_Exercise_:
Could you copy each line of the entries that contains "plant"?

_Input for this task_:
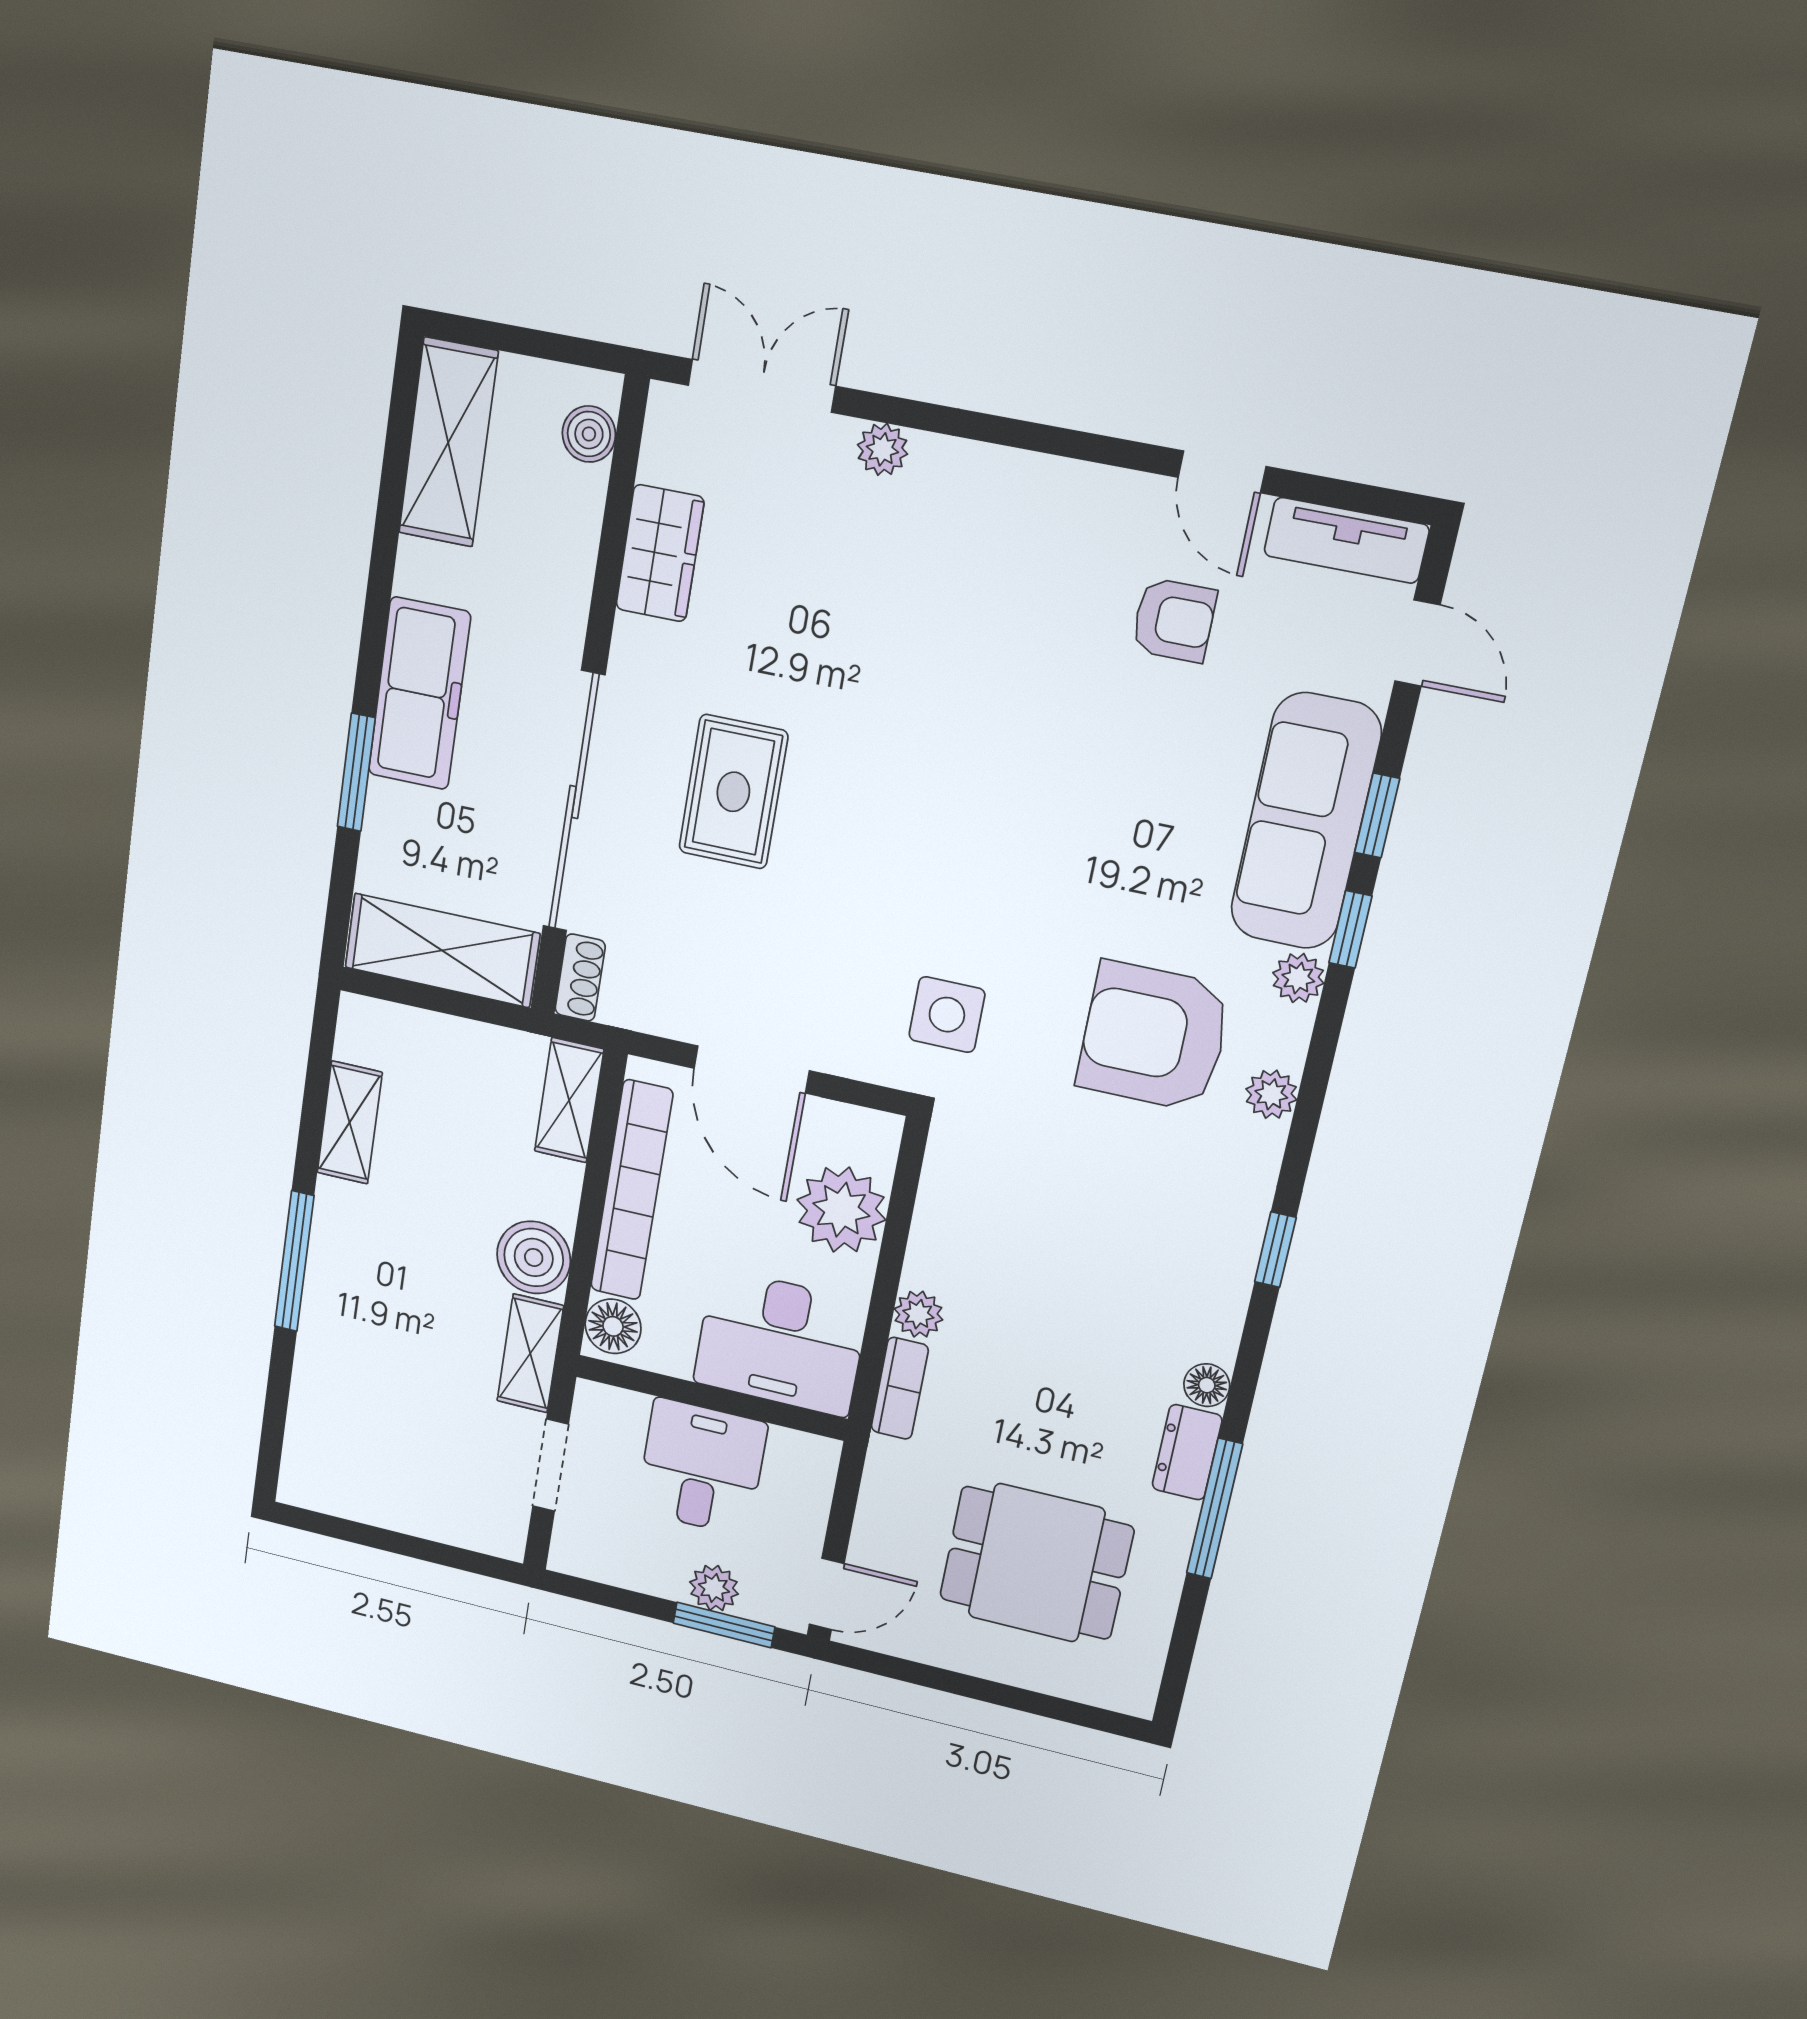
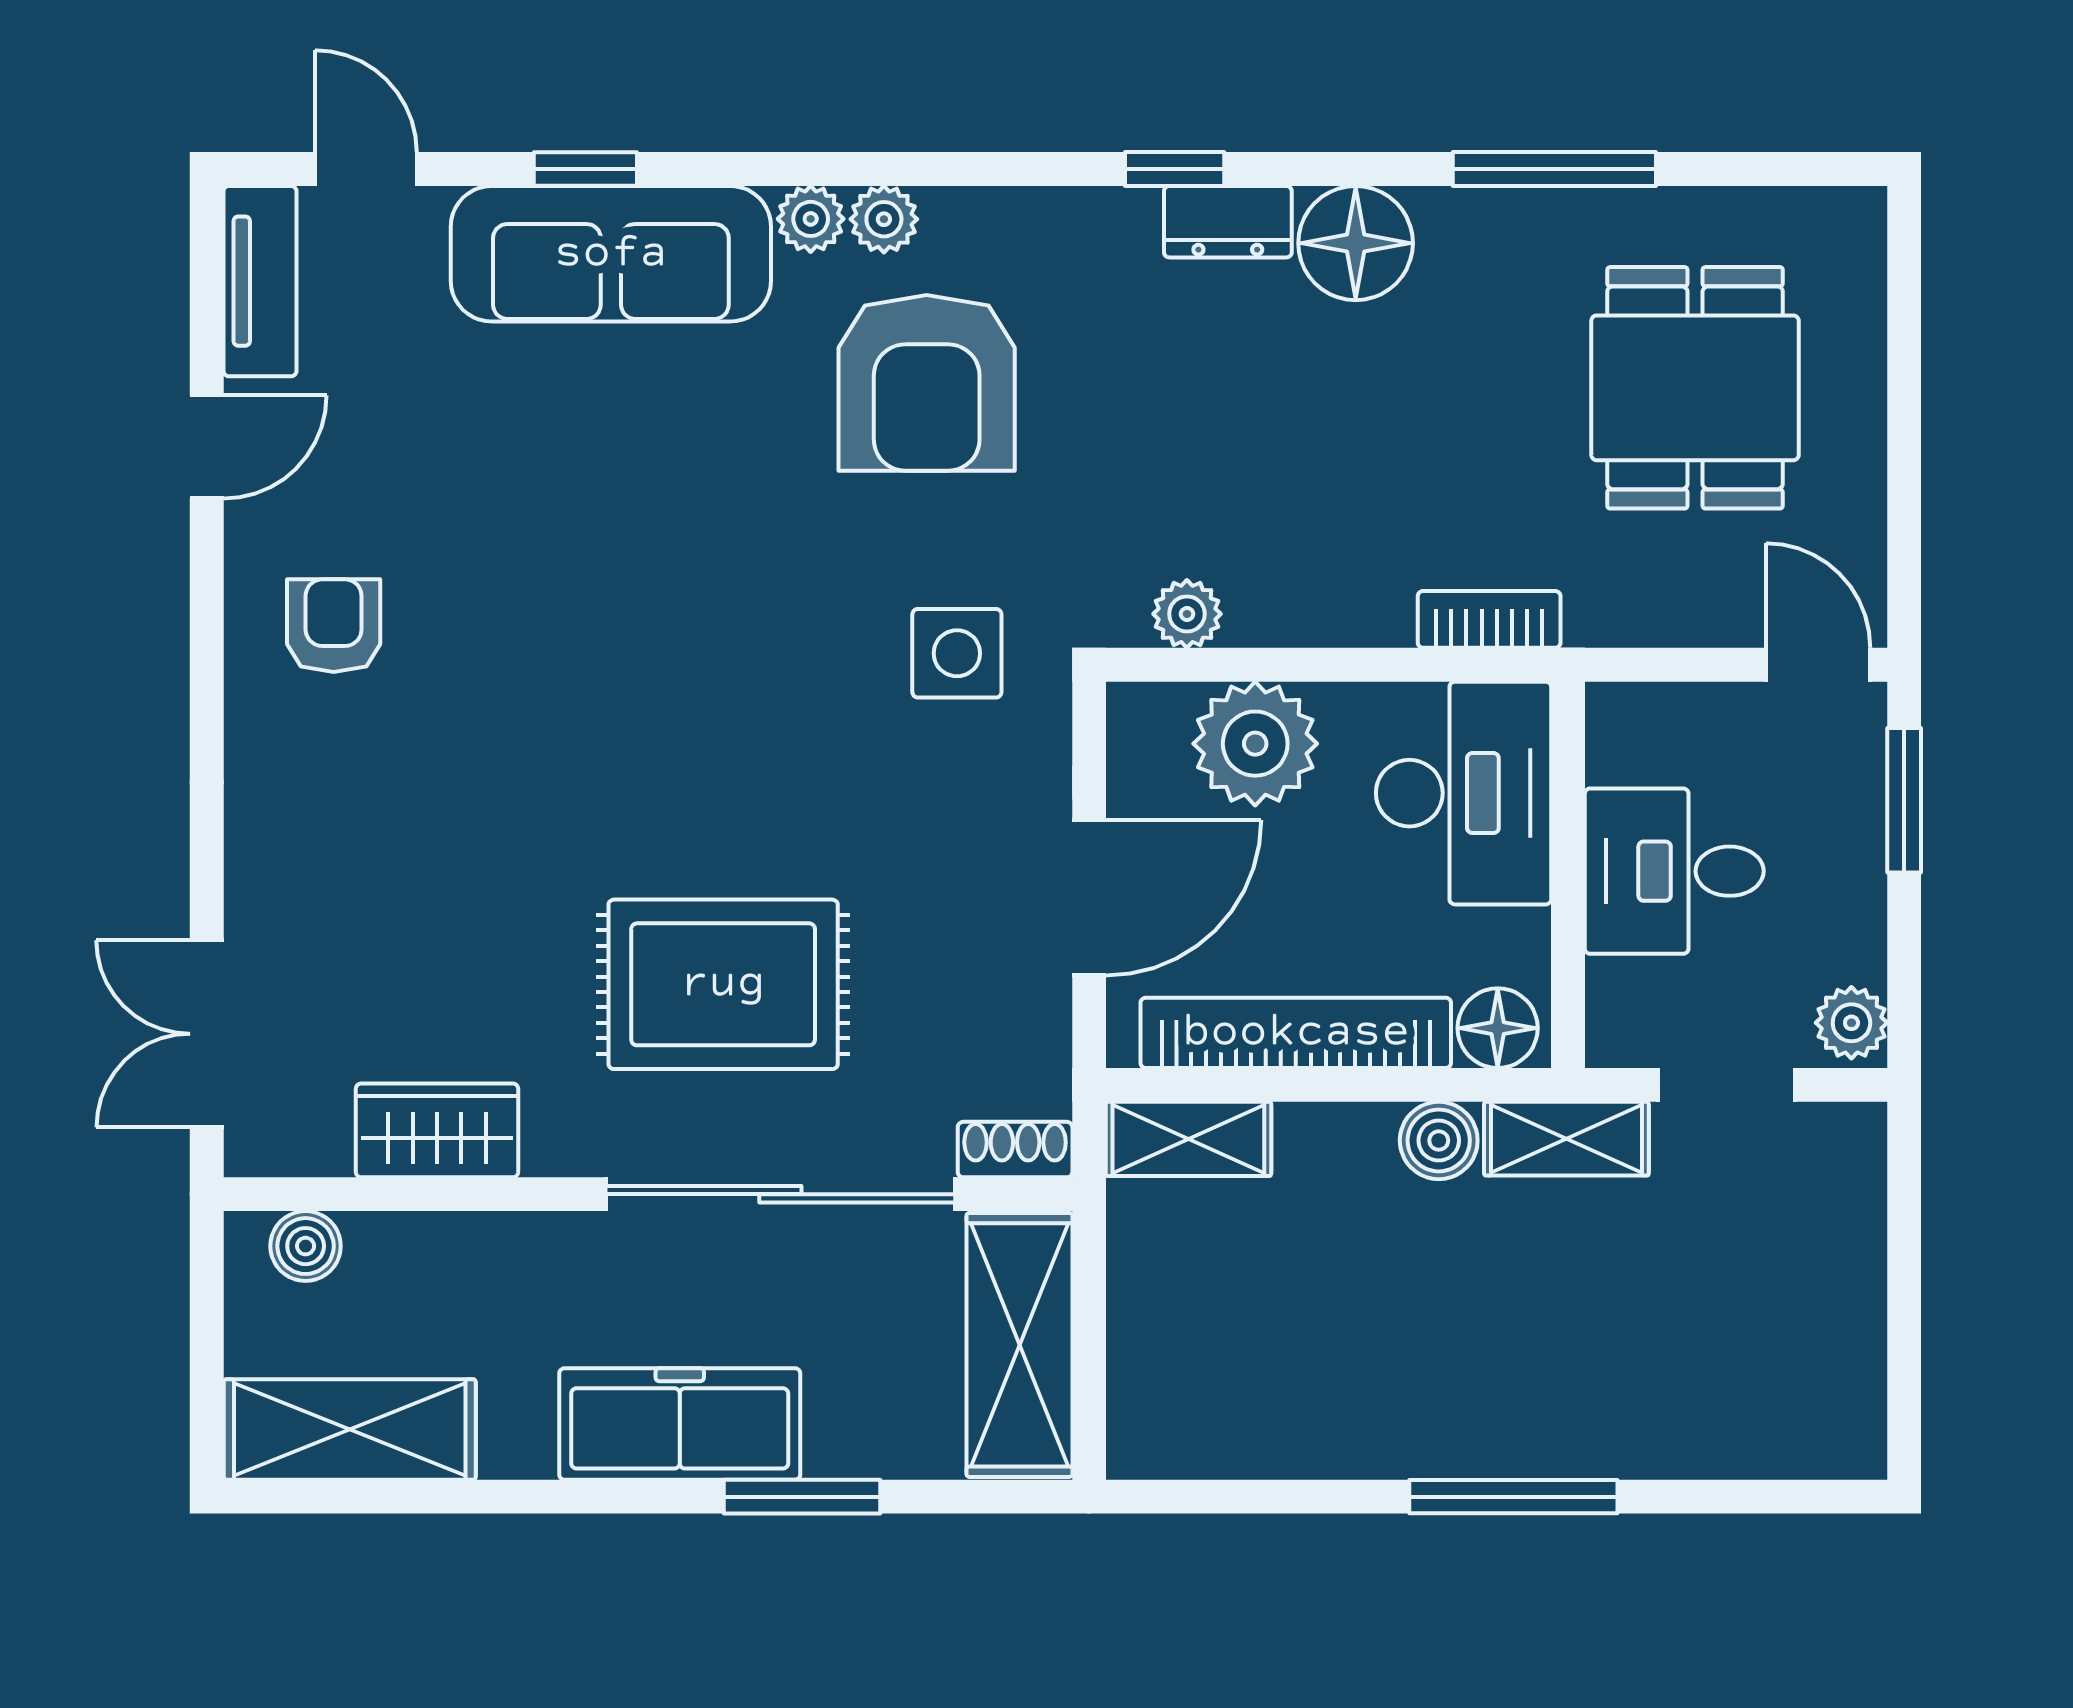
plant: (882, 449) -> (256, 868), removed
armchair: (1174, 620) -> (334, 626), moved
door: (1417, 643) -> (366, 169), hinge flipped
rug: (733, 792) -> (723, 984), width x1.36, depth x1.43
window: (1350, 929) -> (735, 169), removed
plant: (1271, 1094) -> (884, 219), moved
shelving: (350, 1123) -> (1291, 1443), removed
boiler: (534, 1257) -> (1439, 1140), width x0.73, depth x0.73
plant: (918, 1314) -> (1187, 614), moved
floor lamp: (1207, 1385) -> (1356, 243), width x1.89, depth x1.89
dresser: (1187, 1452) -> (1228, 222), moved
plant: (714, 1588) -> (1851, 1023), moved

_Problem solution_:
plant: (882, 449) -> (256, 868), removed
plant: (1271, 1094) -> (884, 219), moved
plant: (918, 1314) -> (1187, 614), moved
plant: (714, 1588) -> (1851, 1023), moved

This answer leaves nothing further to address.